- _Recorded information_
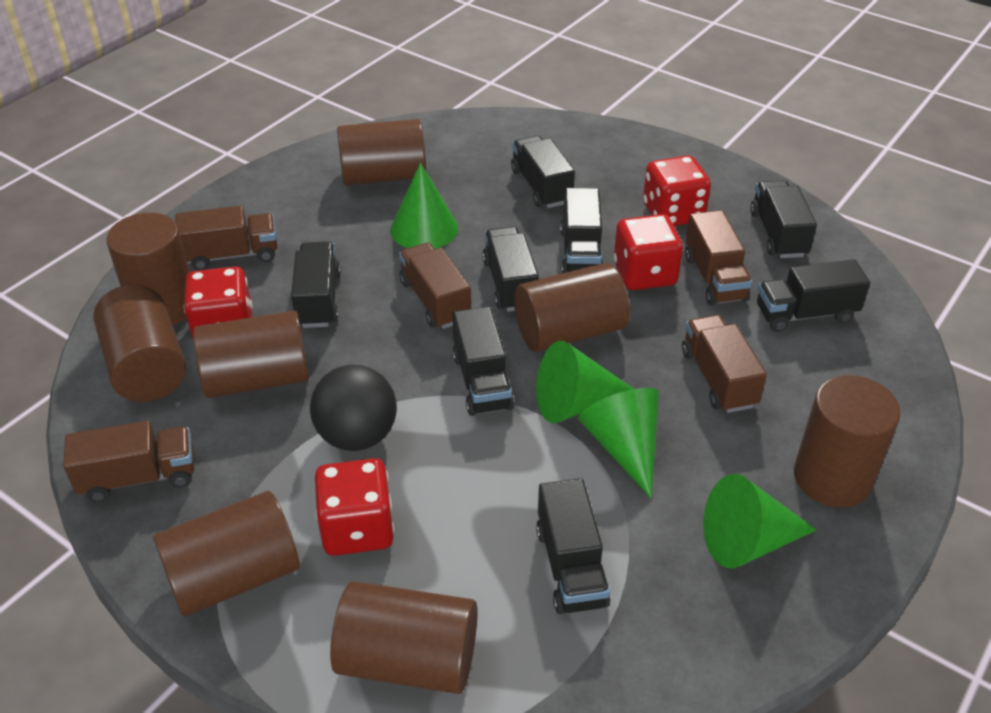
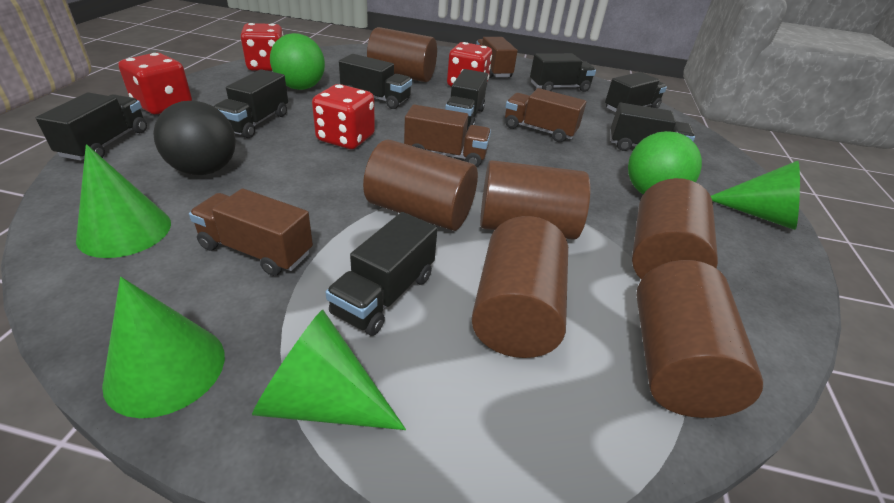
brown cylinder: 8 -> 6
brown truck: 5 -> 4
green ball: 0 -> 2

==

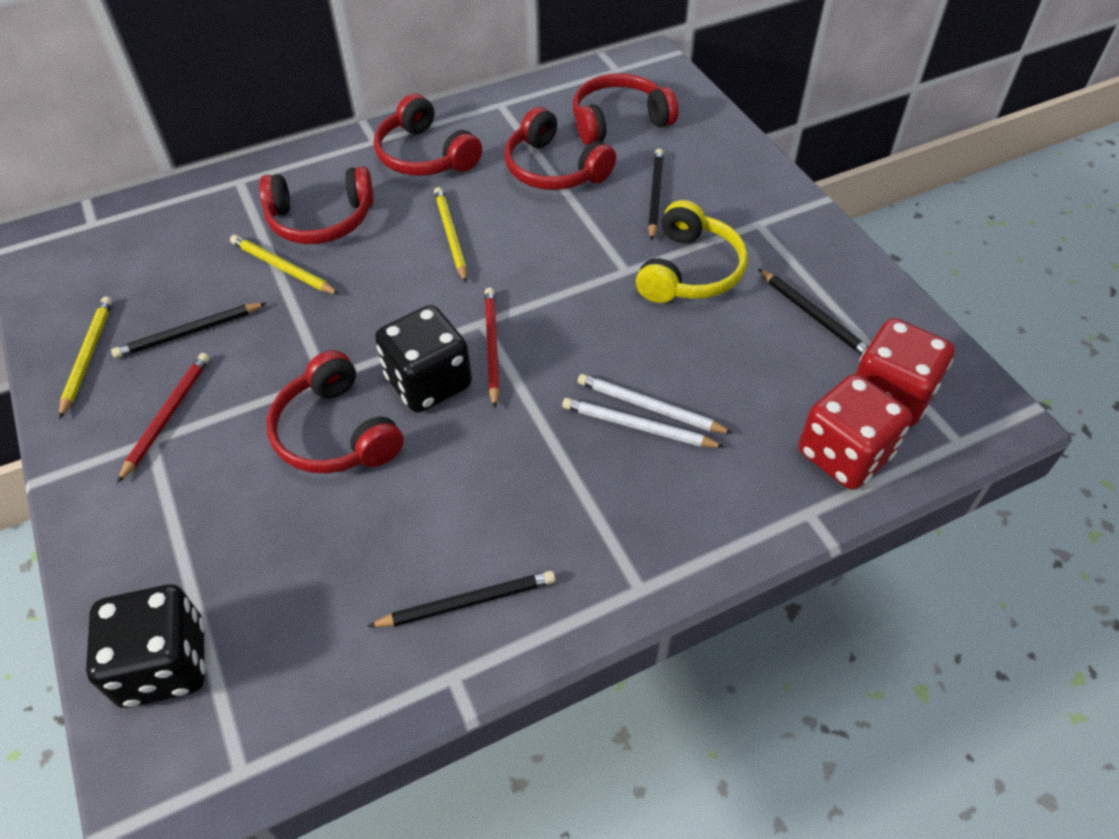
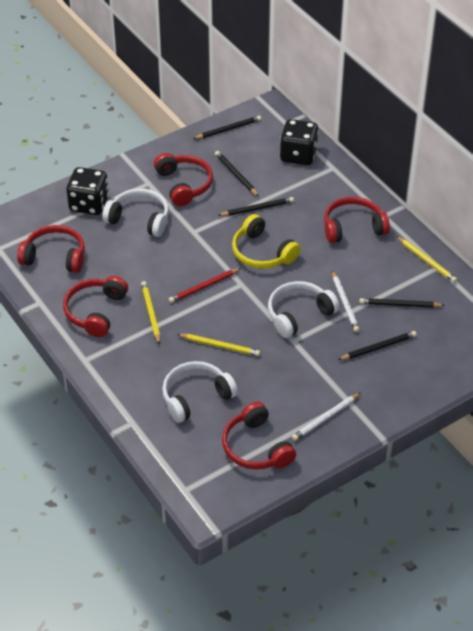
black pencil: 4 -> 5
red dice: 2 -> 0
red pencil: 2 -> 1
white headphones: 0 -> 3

- _Work task_
Your task is to transcribe, with no changes, only the lines of the listing above that lie between the line holding "black pencil: 4 -> 5" and the line holding "white headphones: 0 -> 3", inclusive.

- _Answer to this exercise_
black pencil: 4 -> 5
red dice: 2 -> 0
red pencil: 2 -> 1
white headphones: 0 -> 3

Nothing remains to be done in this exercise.